**Colored object listings**
········
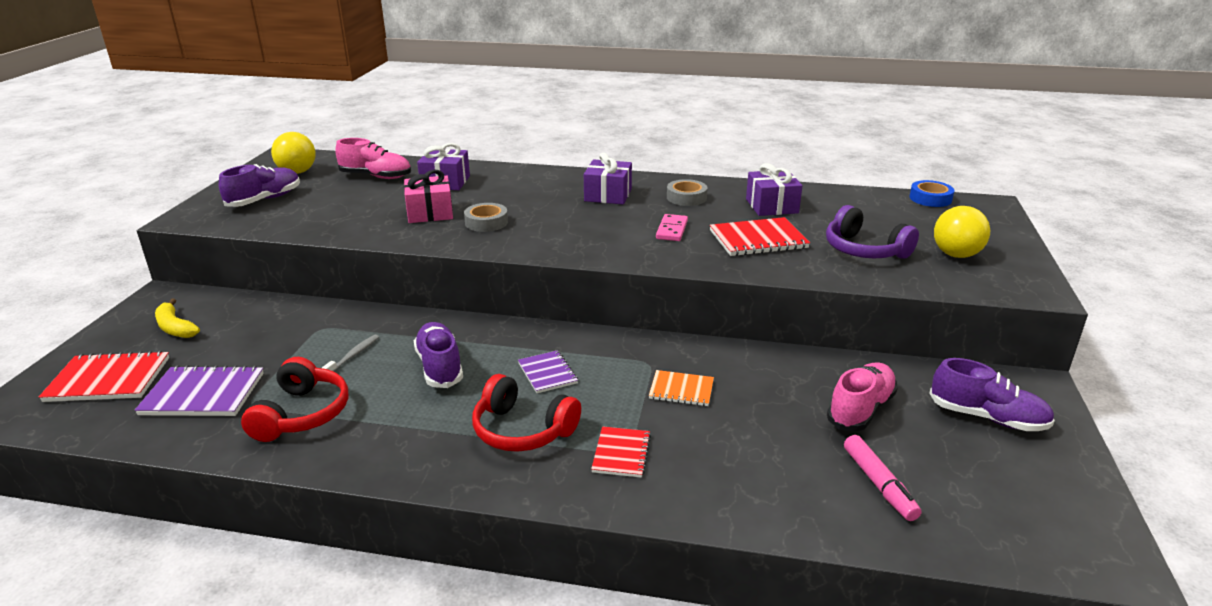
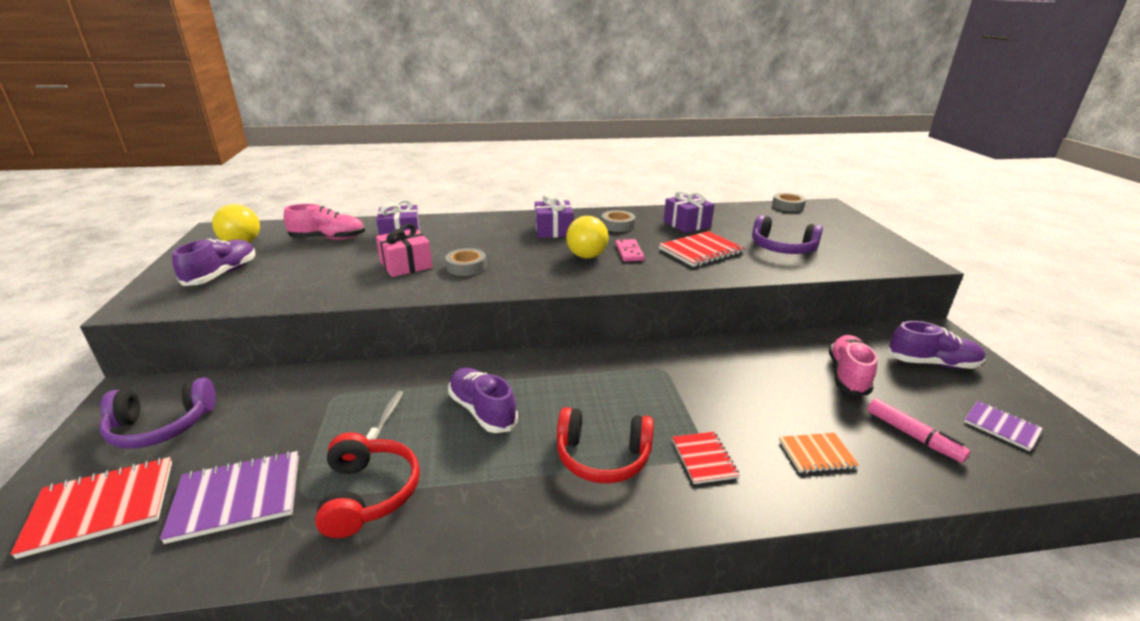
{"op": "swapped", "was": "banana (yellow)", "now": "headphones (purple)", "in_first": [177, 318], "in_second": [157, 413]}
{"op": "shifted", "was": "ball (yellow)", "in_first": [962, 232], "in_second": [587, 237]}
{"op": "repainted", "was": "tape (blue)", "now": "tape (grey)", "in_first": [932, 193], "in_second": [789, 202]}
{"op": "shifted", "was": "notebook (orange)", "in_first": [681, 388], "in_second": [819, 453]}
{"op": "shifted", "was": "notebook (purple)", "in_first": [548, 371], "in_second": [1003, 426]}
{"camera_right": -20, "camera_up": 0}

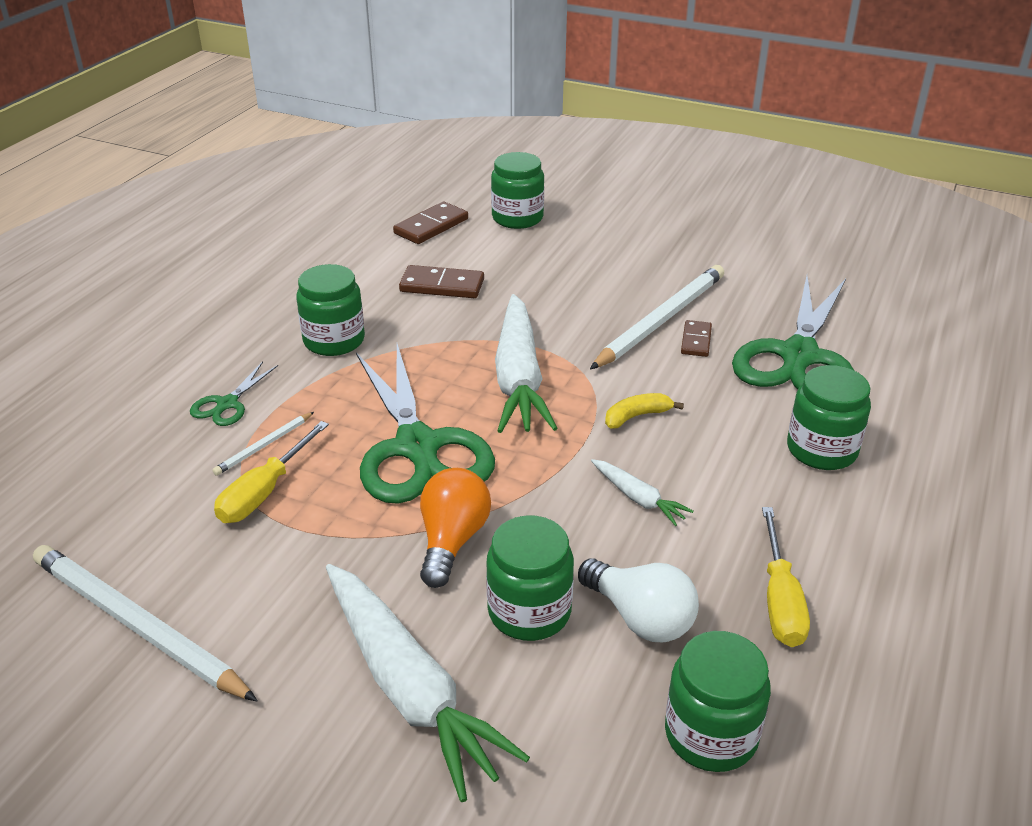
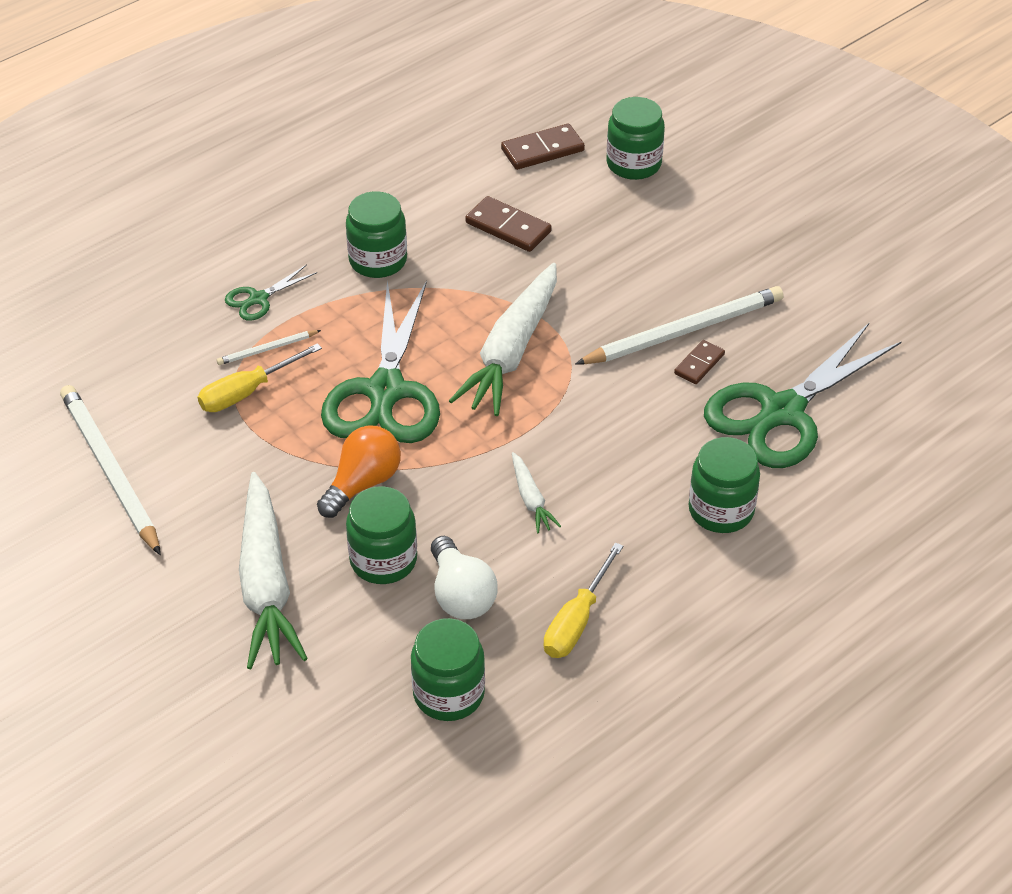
{"op": "gone", "was": "banana (yellow)", "in_first": [644, 411]}
{"camera_right": 25, "camera_up": 10}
········
**Problem**
Your copy should match the entries exactly, minus the pictures.

**Problem solution**
{"op": "swapped", "was": "banana (yellow)", "now": "headphones (purple)", "in_first": [177, 318], "in_second": [157, 413]}
{"op": "shifted", "was": "ball (yellow)", "in_first": [962, 232], "in_second": [587, 237]}
{"op": "repainted", "was": "tape (blue)", "now": "tape (grey)", "in_first": [932, 193], "in_second": [789, 202]}
{"op": "shifted", "was": "notebook (orange)", "in_first": [681, 388], "in_second": [819, 453]}
{"op": "shifted", "was": "notebook (purple)", "in_first": [548, 371], "in_second": [1003, 426]}
{"camera_right": -20, "camera_up": 0}

{"op": "gone", "was": "banana (yellow)", "in_first": [644, 411]}
{"camera_right": 25, "camera_up": 10}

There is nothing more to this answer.